From the data that follows, copy every line holding the string "AGND".

Content starts

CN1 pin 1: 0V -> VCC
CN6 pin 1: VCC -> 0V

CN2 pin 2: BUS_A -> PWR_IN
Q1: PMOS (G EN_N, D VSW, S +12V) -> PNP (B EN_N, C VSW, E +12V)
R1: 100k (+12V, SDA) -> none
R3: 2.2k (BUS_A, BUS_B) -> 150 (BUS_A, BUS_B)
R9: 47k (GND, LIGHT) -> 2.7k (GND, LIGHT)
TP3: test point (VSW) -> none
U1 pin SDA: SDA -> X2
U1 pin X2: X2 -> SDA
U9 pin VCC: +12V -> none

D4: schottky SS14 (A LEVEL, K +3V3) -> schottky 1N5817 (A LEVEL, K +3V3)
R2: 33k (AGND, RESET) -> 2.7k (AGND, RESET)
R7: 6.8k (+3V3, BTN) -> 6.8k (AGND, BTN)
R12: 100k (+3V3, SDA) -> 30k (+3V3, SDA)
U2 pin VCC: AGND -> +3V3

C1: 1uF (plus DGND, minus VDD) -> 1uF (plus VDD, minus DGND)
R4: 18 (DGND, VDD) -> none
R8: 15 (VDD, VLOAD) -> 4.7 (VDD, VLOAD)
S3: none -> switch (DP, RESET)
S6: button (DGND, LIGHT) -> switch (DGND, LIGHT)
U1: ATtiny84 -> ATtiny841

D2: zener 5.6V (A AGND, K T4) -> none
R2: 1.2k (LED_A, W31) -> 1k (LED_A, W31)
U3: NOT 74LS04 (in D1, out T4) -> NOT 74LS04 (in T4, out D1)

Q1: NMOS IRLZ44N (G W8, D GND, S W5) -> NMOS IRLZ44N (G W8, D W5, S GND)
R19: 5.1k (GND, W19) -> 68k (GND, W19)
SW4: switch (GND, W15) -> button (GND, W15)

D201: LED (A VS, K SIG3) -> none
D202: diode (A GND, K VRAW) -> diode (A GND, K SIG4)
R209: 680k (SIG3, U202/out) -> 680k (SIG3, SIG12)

Content ends

ANSWER BOX:
R2: 33k (AGND, RESET) -> 2.7k (AGND, RESET)
R7: 6.8k (+3V3, BTN) -> 6.8k (AGND, BTN)
U2 pin VCC: AGND -> +3V3
D2: zener 5.6V (A AGND, K T4) -> none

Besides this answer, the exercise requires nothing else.